Problem statement
Would you restate every entry that follows, word for word, and leave out the pictures?
Top of Information supplied
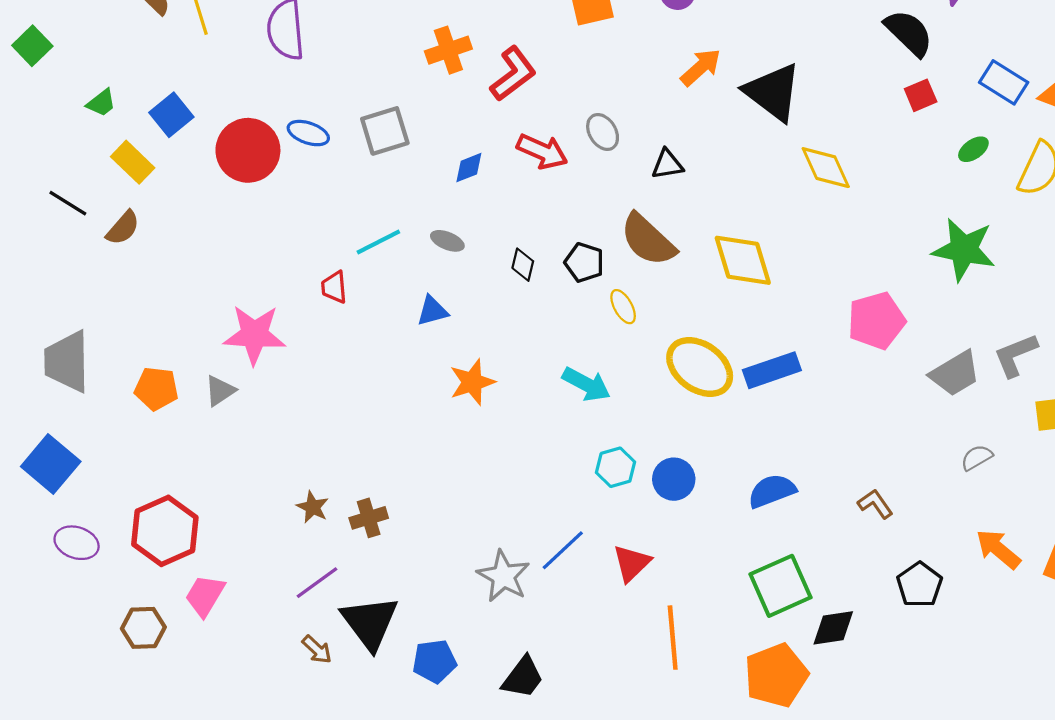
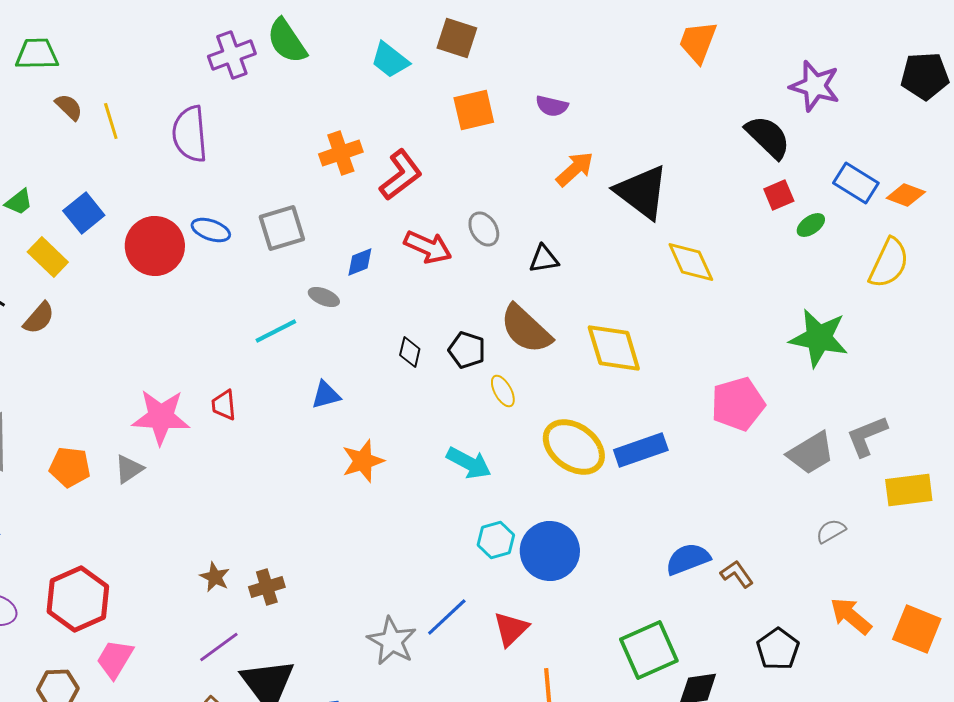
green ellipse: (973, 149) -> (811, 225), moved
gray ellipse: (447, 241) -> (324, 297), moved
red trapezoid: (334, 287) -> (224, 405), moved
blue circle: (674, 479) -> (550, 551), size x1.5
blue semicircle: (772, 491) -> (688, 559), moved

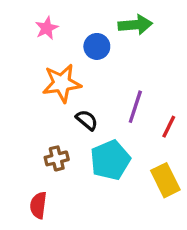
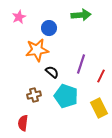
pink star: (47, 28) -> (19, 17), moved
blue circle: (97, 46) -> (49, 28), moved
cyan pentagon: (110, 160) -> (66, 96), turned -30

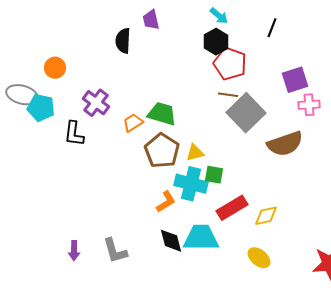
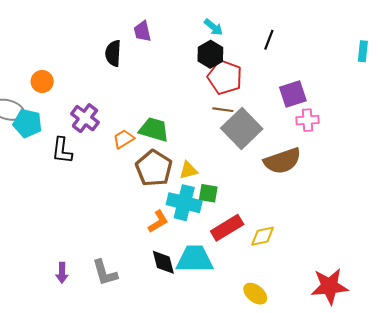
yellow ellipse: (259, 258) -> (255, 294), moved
Bottom of Information supplied
Output for this exercise
green ellipse: (973, 149) -> (811, 225), moved
gray ellipse: (447, 241) -> (324, 297), moved
red trapezoid: (334, 287) -> (224, 405), moved
blue circle: (674, 479) -> (550, 551), size x1.5
blue semicircle: (772, 491) -> (688, 559), moved

pink star: (47, 28) -> (19, 17), moved
blue circle: (97, 46) -> (49, 28), moved
cyan pentagon: (110, 160) -> (66, 96), turned -30

yellow ellipse: (259, 258) -> (255, 294), moved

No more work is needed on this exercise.